[Stored records]
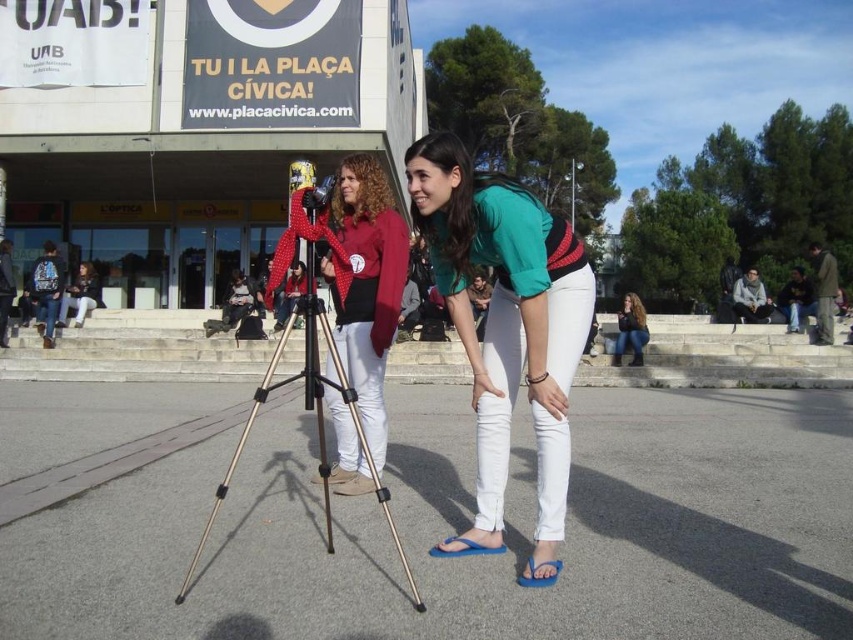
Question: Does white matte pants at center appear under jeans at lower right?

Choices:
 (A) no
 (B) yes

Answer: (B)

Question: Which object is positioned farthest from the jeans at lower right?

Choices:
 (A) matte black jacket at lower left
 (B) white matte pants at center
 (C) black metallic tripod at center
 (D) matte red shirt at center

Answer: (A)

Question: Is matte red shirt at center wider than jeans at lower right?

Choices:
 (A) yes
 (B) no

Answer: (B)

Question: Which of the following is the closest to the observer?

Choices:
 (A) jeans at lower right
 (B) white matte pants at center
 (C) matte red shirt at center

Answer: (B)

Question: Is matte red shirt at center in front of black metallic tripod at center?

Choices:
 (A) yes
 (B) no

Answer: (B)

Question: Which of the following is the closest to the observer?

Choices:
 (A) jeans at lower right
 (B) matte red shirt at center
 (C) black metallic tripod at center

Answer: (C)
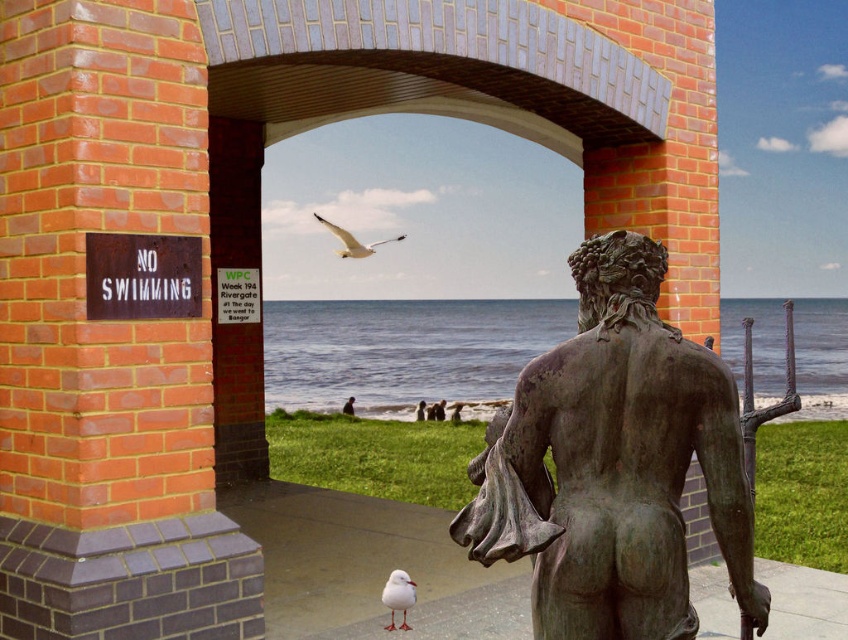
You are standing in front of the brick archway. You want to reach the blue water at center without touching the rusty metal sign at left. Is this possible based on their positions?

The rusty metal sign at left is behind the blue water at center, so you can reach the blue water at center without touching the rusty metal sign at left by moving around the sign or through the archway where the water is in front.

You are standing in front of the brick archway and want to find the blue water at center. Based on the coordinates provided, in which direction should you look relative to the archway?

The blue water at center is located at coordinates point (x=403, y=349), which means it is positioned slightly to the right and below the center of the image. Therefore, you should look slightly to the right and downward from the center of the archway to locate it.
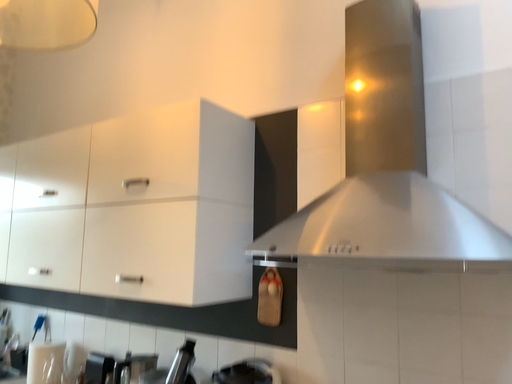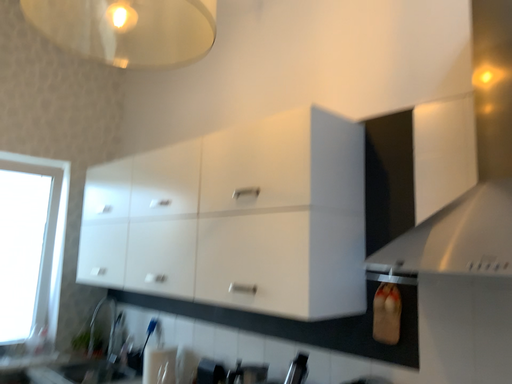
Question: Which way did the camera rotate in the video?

* Task statement *
Copy out the lines from the one holding "Answer: (C)" through the last line above, inclusive. Leave the pictures out.

* Reply *
Answer: (C)
You are standing in front of the brick archway. You want to reach the blue water at center without touching the rusty metal sign at left. Is this possible based on their positions?

The rusty metal sign at left is behind the blue water at center, so you can reach the blue water at center without touching the rusty metal sign at left by moving around the sign or through the archway where the water is in front.

You are standing in front of the brick archway and want to find the blue water at center. Based on the coordinates provided, in which direction should you look relative to the archway?

The blue water at center is located at coordinates point (x=403, y=349), which means it is positioned slightly to the right and below the center of the image. Therefore, you should look slightly to the right and downward from the center of the archway to locate it.
Question: Which way did the camera rotate in the video?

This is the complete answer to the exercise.